About this exercise => Could you reproduce every entry as it stands, leaving the pictures behind?

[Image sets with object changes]
· · · ·

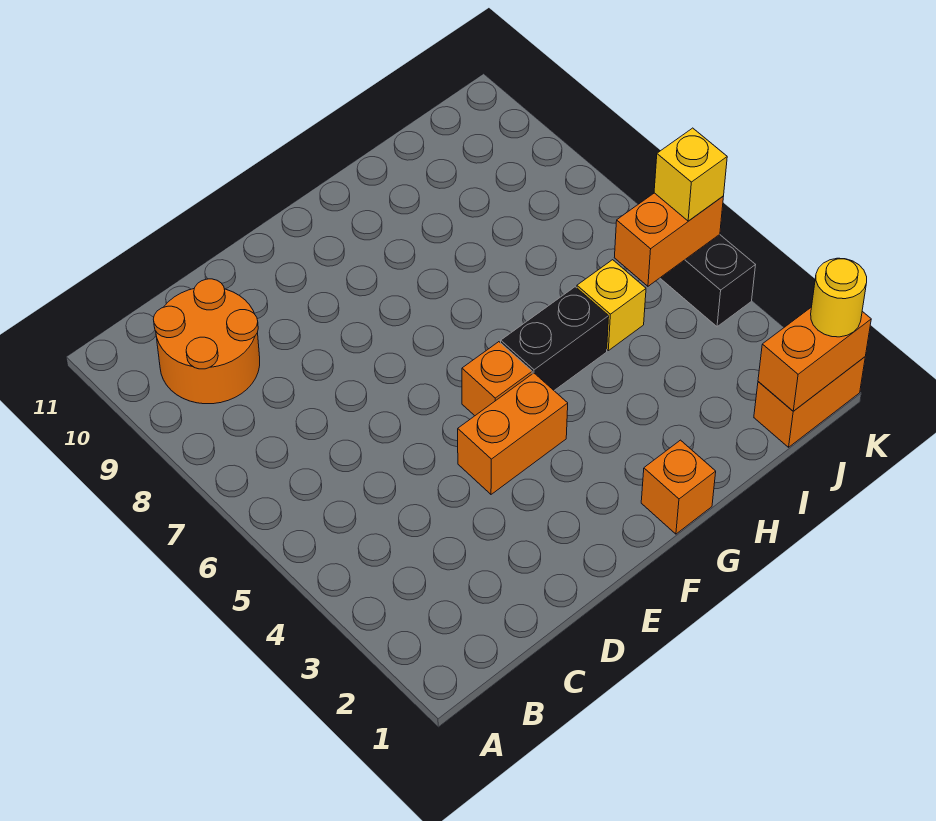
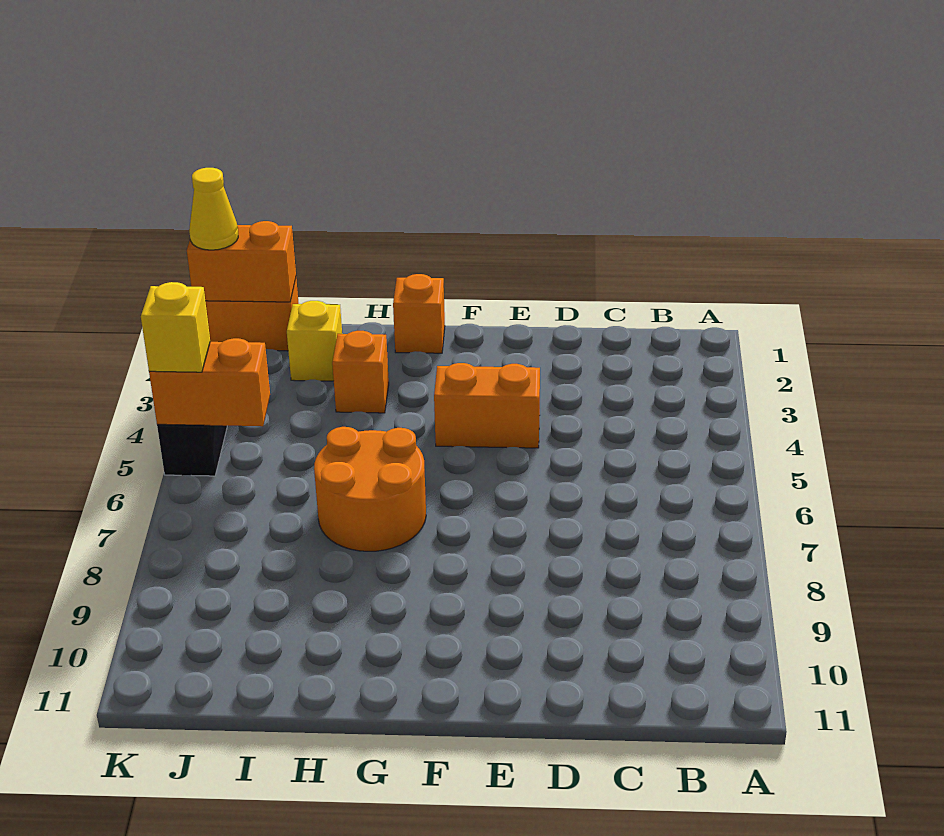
orange 2x2 round brick [153,279,260,404] -> orange 2x2 round brick moved to [314,427,426,551]
orange 1x1 brick [462,342,532,416] -> orange 1x1 brick moved to [332,331,389,413]
black 1x2 brick [501,287,609,390] -> none
yellow 1x1 brick [577,260,646,351] -> yellow 1x1 brick moved to [287,301,342,381]
yellow 1x1 round brick [811,258,867,337] -> yellow 1x1 cone [189,168,238,250]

· · · ·

Answer box =>
orange 2x2 round brick [153,279,260,404] -> orange 2x2 round brick moved to [314,427,426,551]
orange 1x1 brick [462,342,532,416] -> orange 1x1 brick moved to [332,331,389,413]
black 1x2 brick [501,287,609,390] -> none
yellow 1x1 brick [577,260,646,351] -> yellow 1x1 brick moved to [287,301,342,381]
yellow 1x1 round brick [811,258,867,337] -> yellow 1x1 cone [189,168,238,250]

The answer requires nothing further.